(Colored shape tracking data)
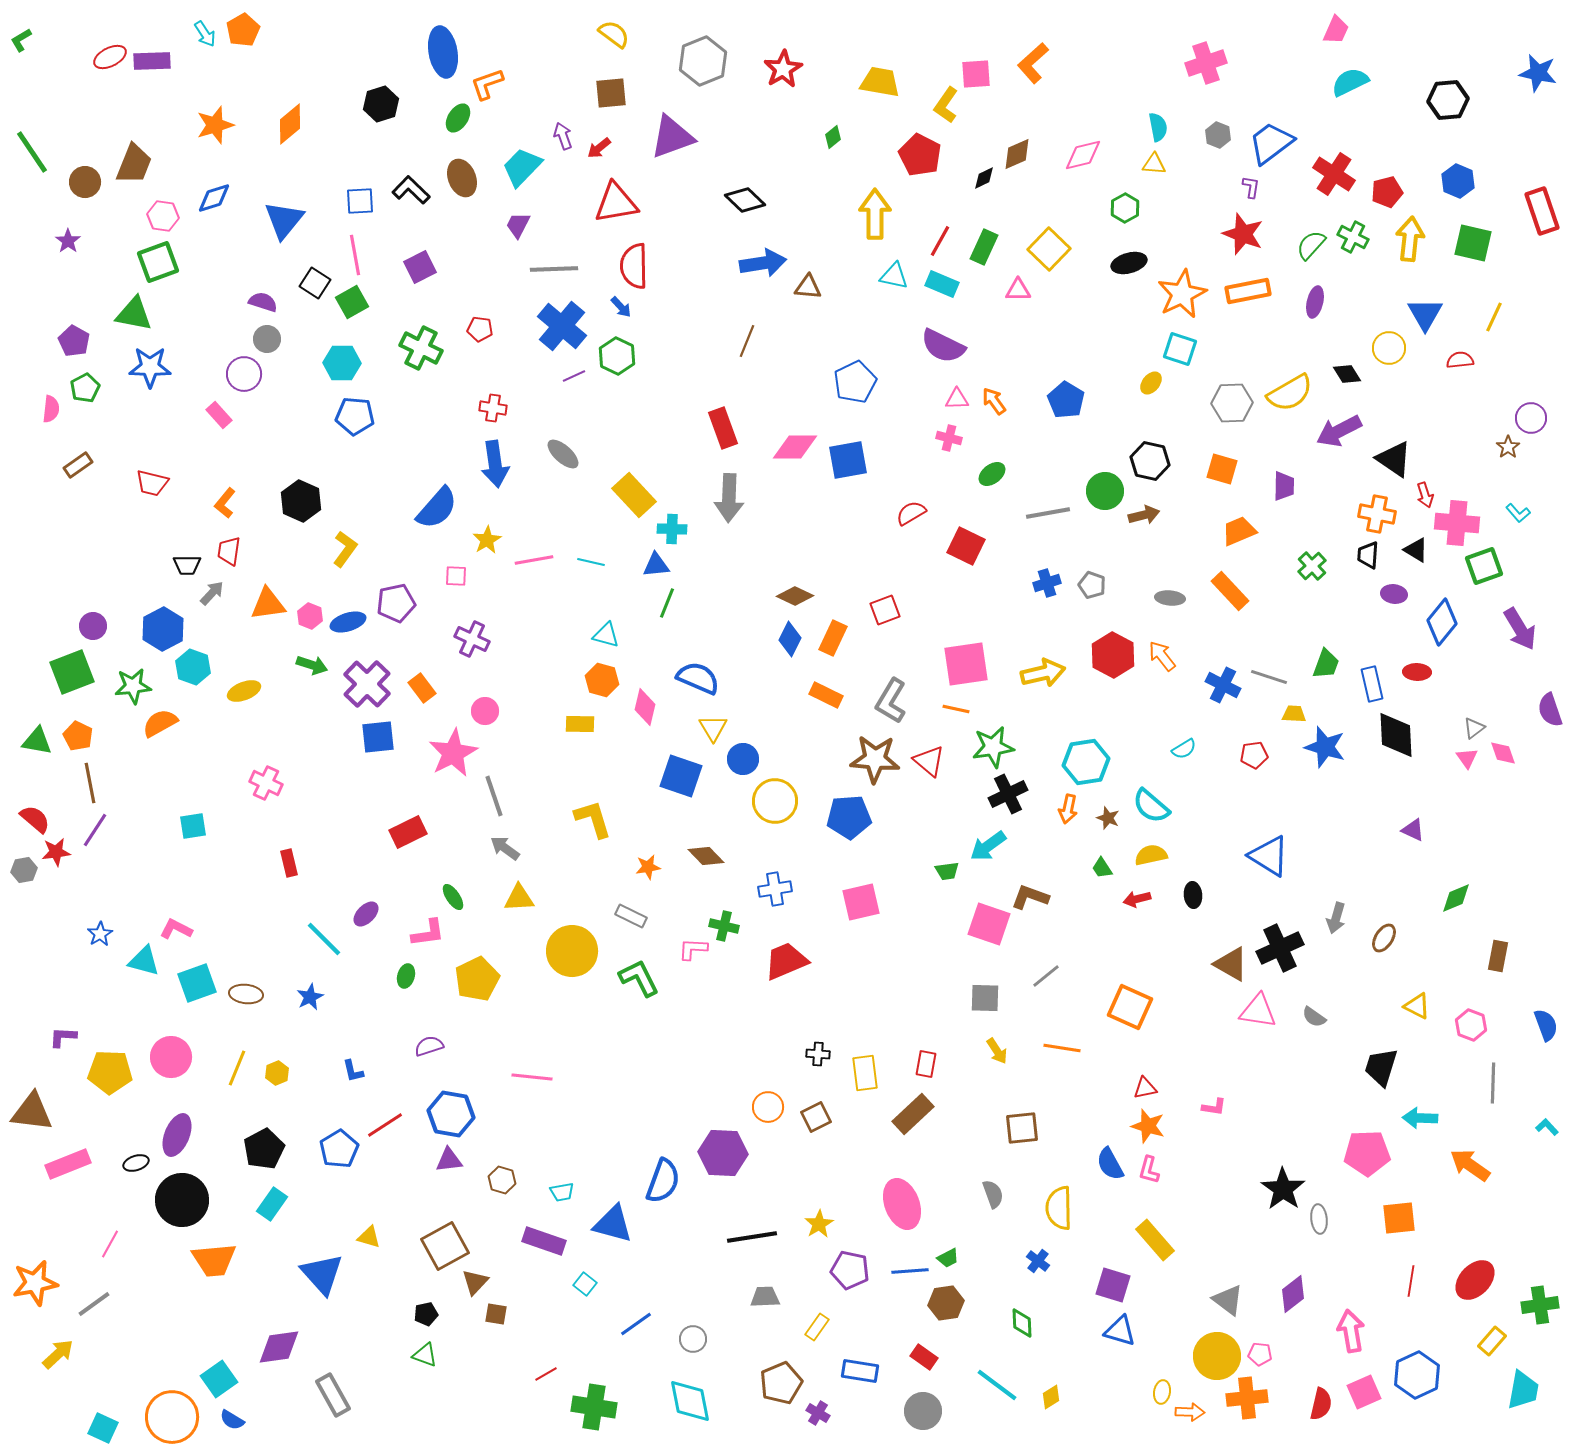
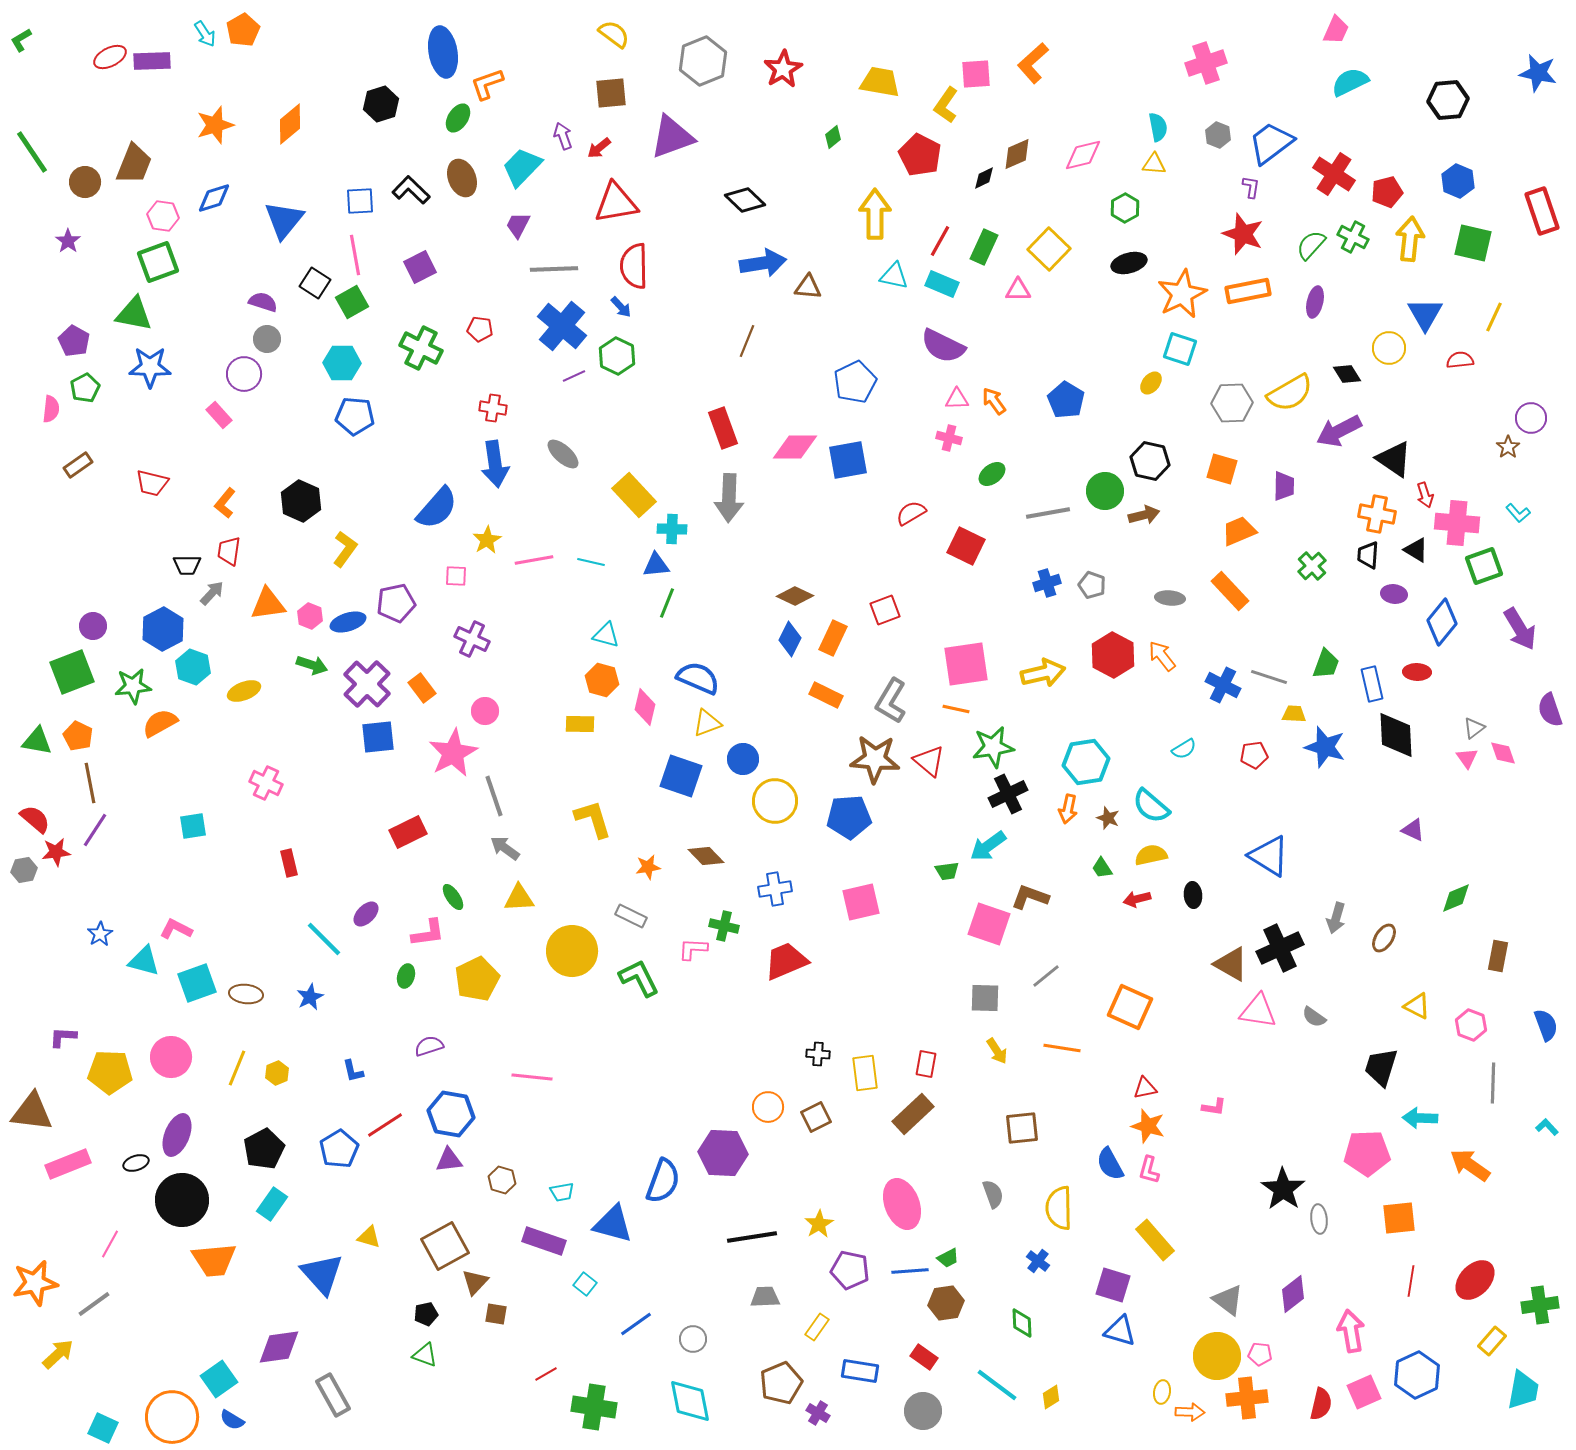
yellow triangle at (713, 728): moved 6 px left, 5 px up; rotated 40 degrees clockwise
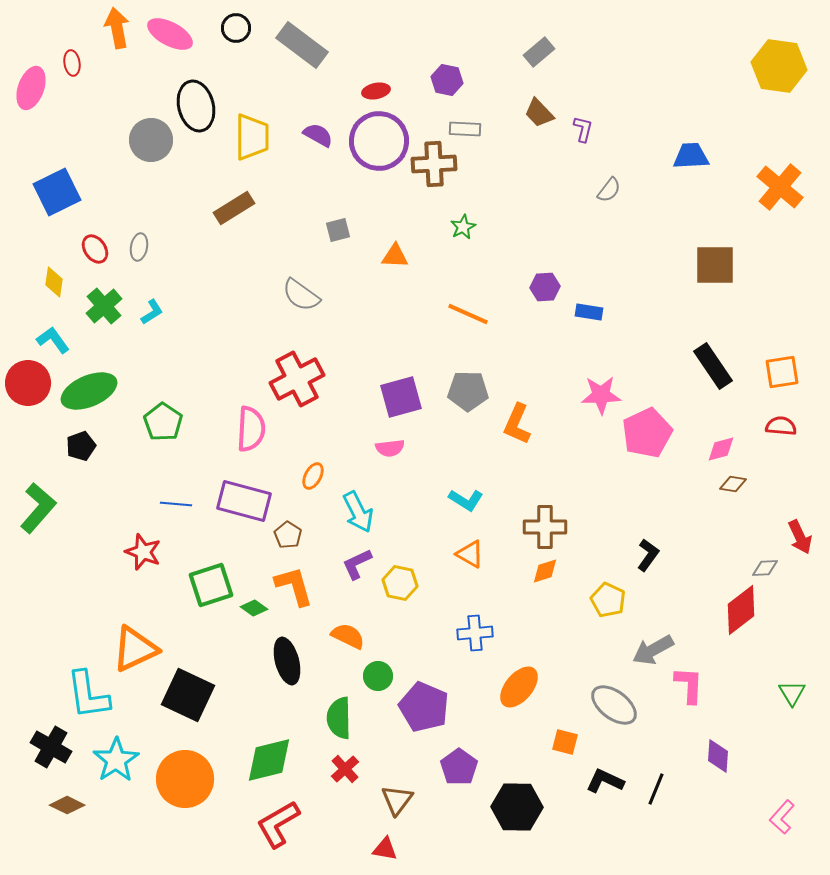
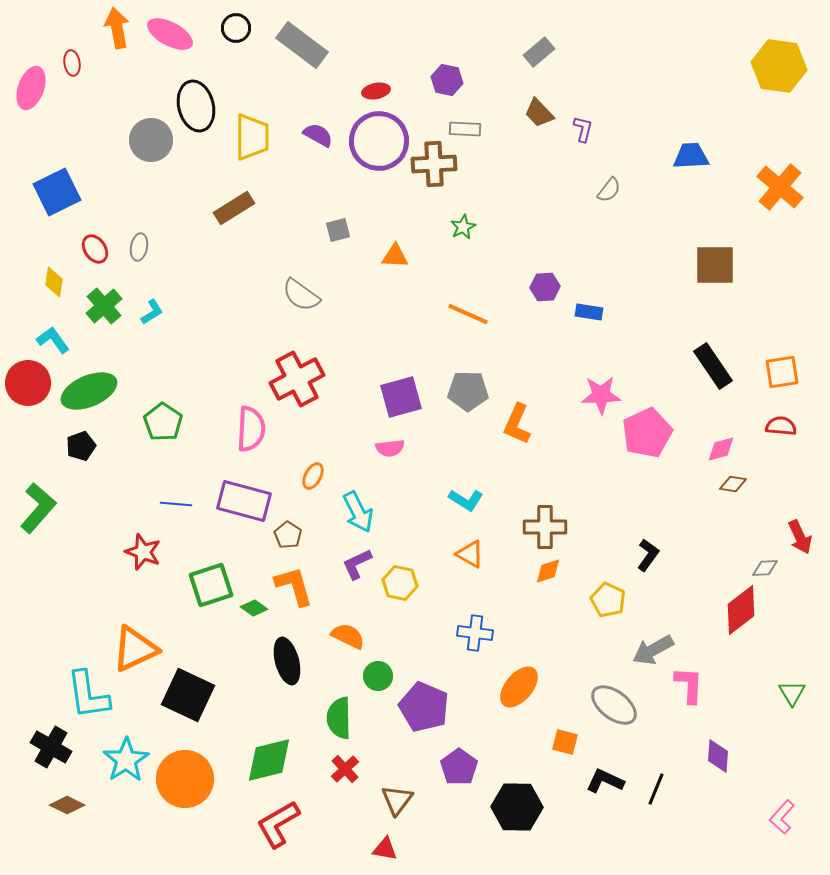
orange diamond at (545, 571): moved 3 px right
blue cross at (475, 633): rotated 12 degrees clockwise
cyan star at (116, 760): moved 10 px right
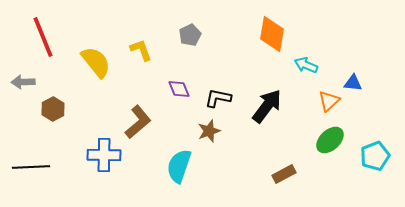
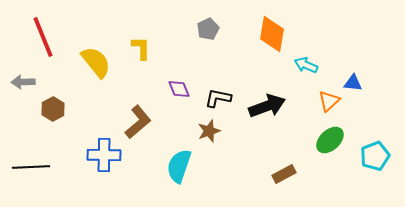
gray pentagon: moved 18 px right, 6 px up
yellow L-shape: moved 2 px up; rotated 20 degrees clockwise
black arrow: rotated 33 degrees clockwise
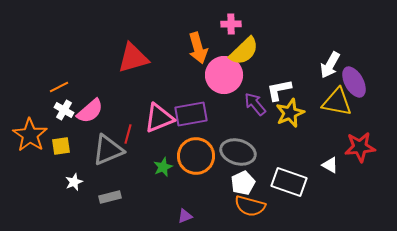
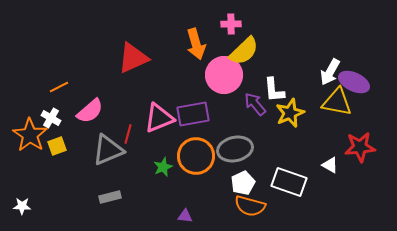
orange arrow: moved 2 px left, 4 px up
red triangle: rotated 8 degrees counterclockwise
white arrow: moved 7 px down
purple ellipse: rotated 36 degrees counterclockwise
white L-shape: moved 5 px left; rotated 84 degrees counterclockwise
white cross: moved 13 px left, 8 px down
purple rectangle: moved 2 px right
yellow square: moved 4 px left; rotated 12 degrees counterclockwise
gray ellipse: moved 3 px left, 3 px up; rotated 28 degrees counterclockwise
white star: moved 52 px left, 24 px down; rotated 24 degrees clockwise
purple triangle: rotated 28 degrees clockwise
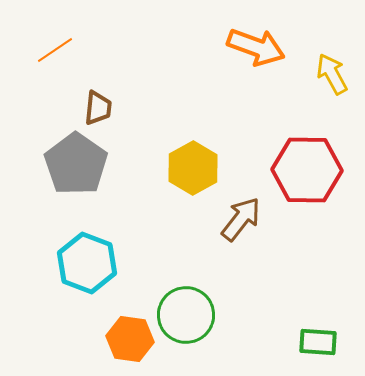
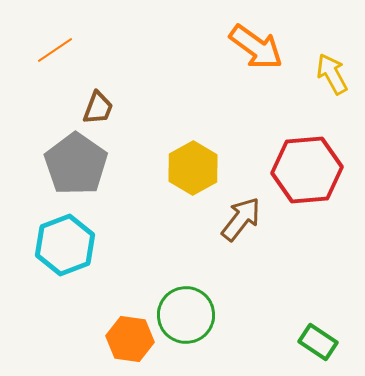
orange arrow: rotated 16 degrees clockwise
brown trapezoid: rotated 15 degrees clockwise
red hexagon: rotated 6 degrees counterclockwise
cyan hexagon: moved 22 px left, 18 px up; rotated 18 degrees clockwise
green rectangle: rotated 30 degrees clockwise
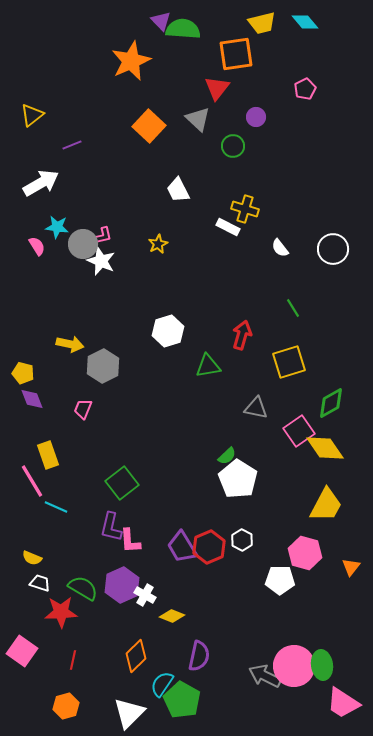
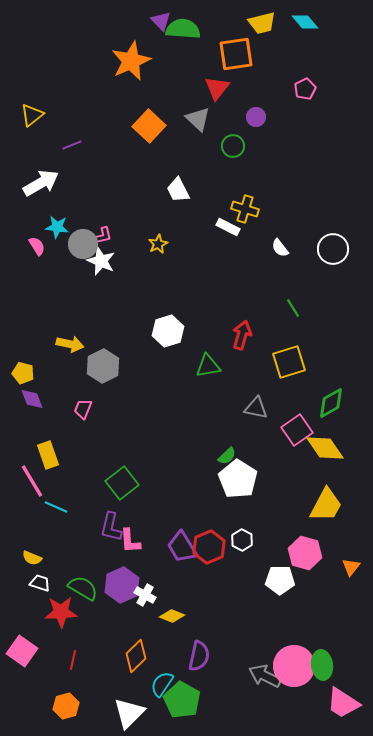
pink square at (299, 431): moved 2 px left, 1 px up
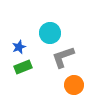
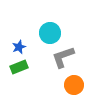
green rectangle: moved 4 px left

(Instructions to follow) Return, from the data above, each line in which the string "orange" appears.

(Answer space)
orange diamond at (545, 571): moved 3 px right
orange arrow: moved 2 px left, 4 px up
orange arrow: rotated 16 degrees clockwise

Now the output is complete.